[EXERCISE DIRECTIONS]: Retype, word for word, only the lines from the one containing "C108: none -> 330pF (DAC, GND)" through the last line of the listing below. Pictures do not belong in the result.

[THE INPUT]:
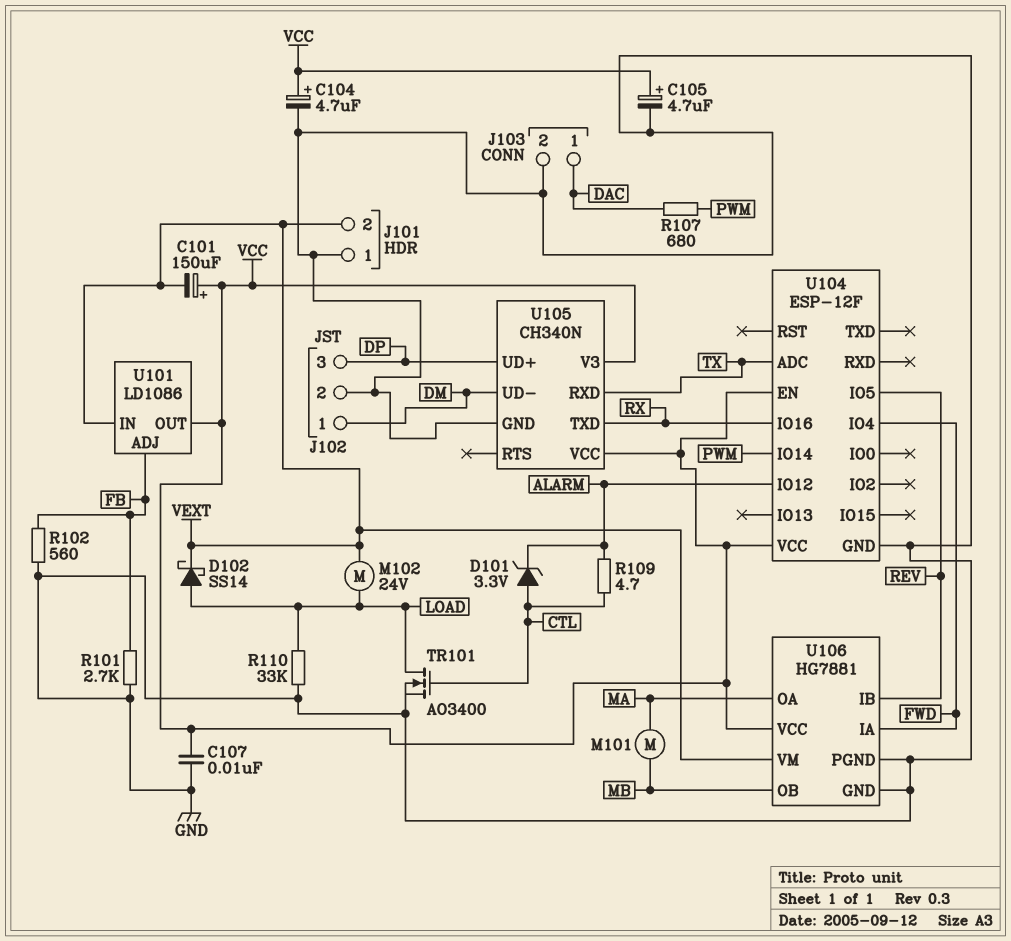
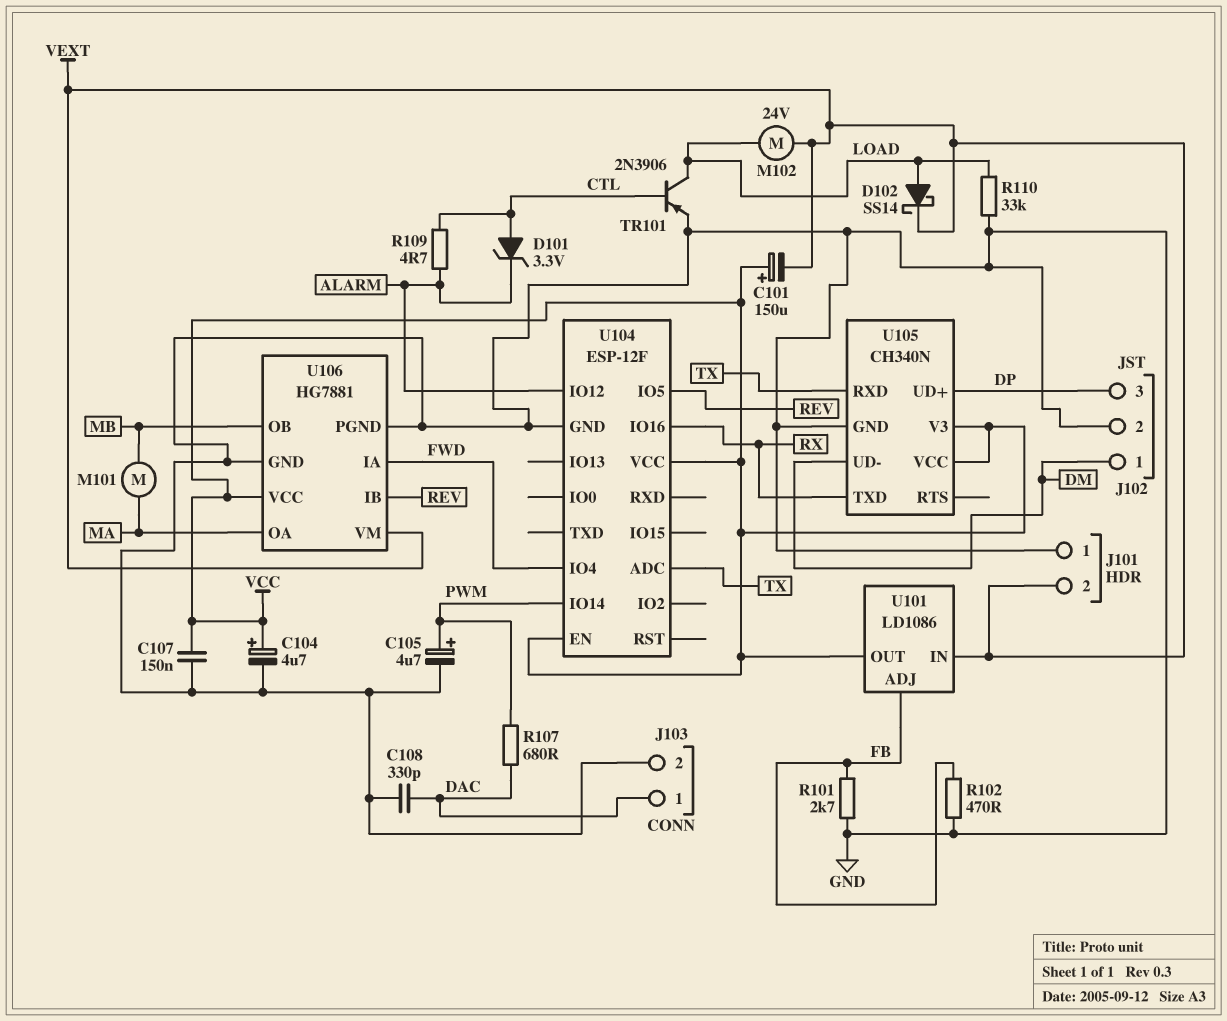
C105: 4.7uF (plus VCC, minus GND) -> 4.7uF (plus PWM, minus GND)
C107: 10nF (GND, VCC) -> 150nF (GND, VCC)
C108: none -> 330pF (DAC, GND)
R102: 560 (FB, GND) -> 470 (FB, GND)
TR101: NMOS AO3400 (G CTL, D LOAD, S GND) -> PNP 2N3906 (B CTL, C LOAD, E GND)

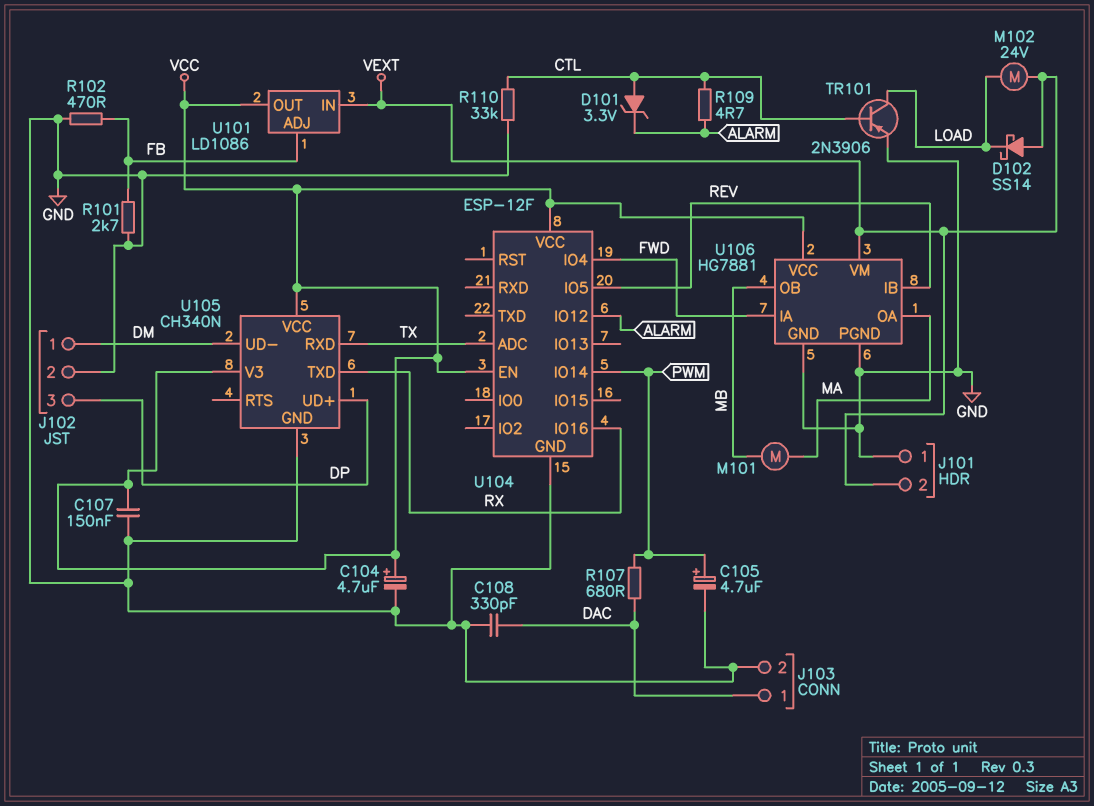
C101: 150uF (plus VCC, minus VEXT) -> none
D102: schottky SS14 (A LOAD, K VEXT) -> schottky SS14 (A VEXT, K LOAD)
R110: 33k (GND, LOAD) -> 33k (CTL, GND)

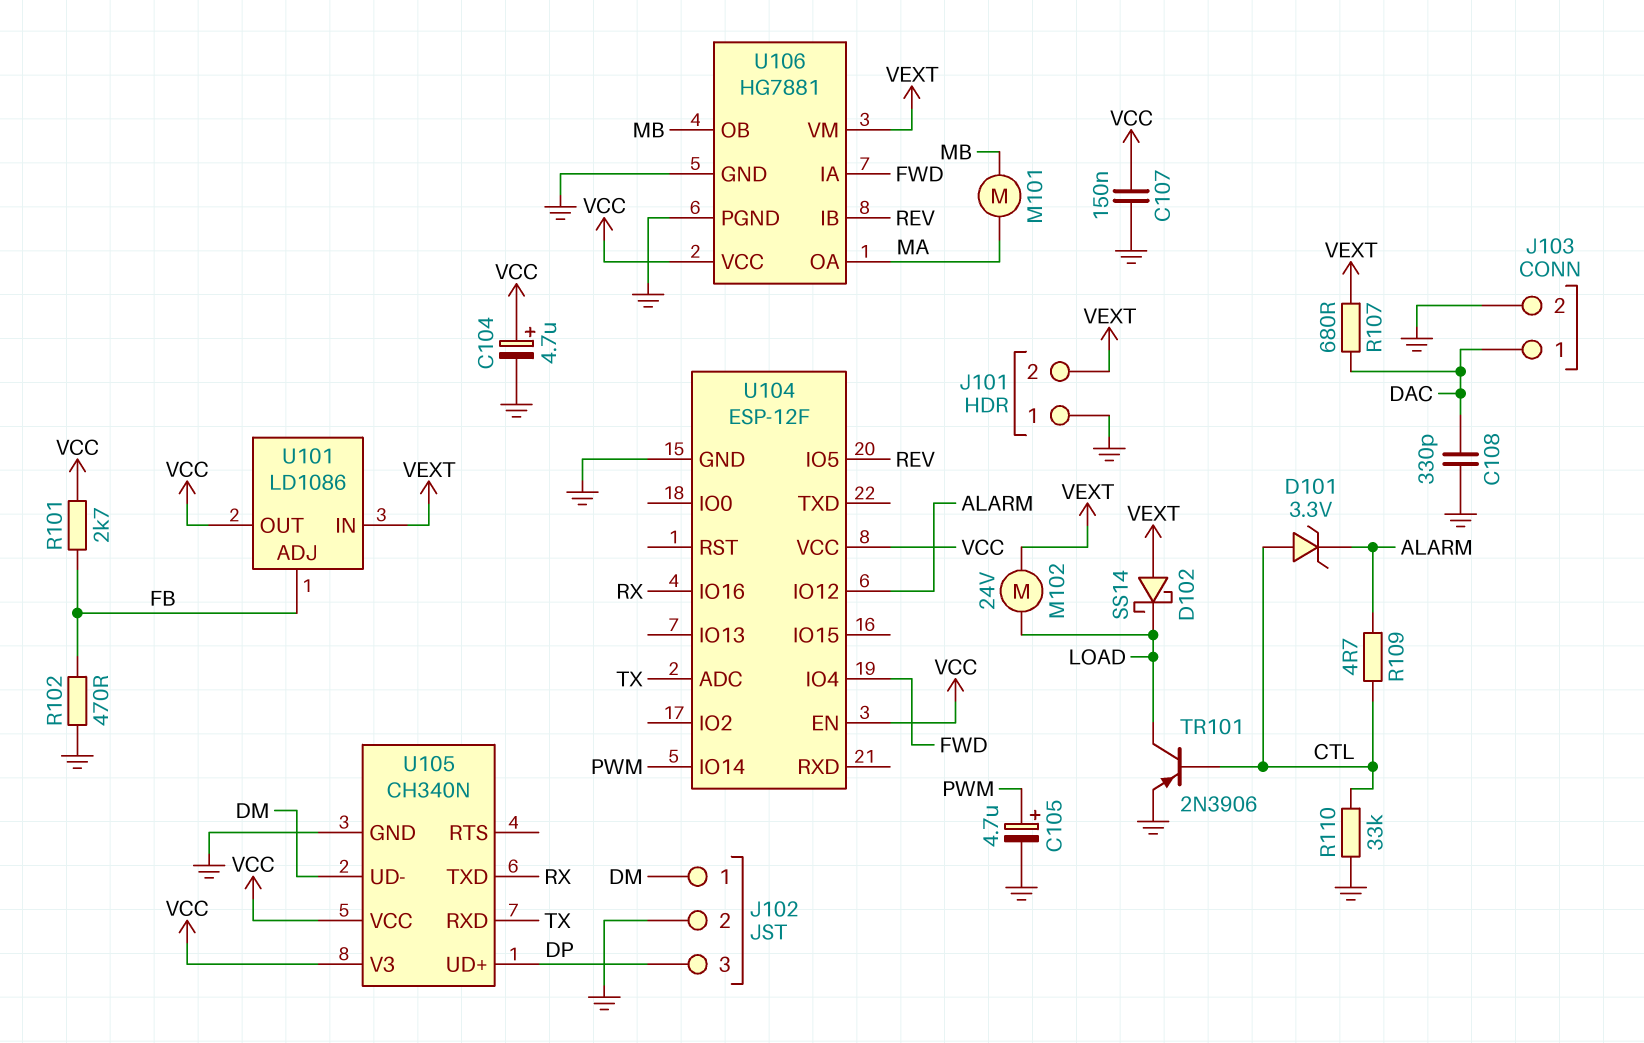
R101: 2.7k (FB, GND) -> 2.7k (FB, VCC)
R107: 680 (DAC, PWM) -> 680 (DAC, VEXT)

[RESPONSE AREA]:
C108: none -> 330pF (DAC, GND)
R102: 560 (FB, GND) -> 470 (FB, GND)
TR101: NMOS AO3400 (G CTL, D LOAD, S GND) -> PNP 2N3906 (B CTL, C LOAD, E GND)

C101: 150uF (plus VCC, minus VEXT) -> none
D102: schottky SS14 (A LOAD, K VEXT) -> schottky SS14 (A VEXT, K LOAD)
R110: 33k (GND, LOAD) -> 33k (CTL, GND)

R101: 2.7k (FB, GND) -> 2.7k (FB, VCC)
R107: 680 (DAC, PWM) -> 680 (DAC, VEXT)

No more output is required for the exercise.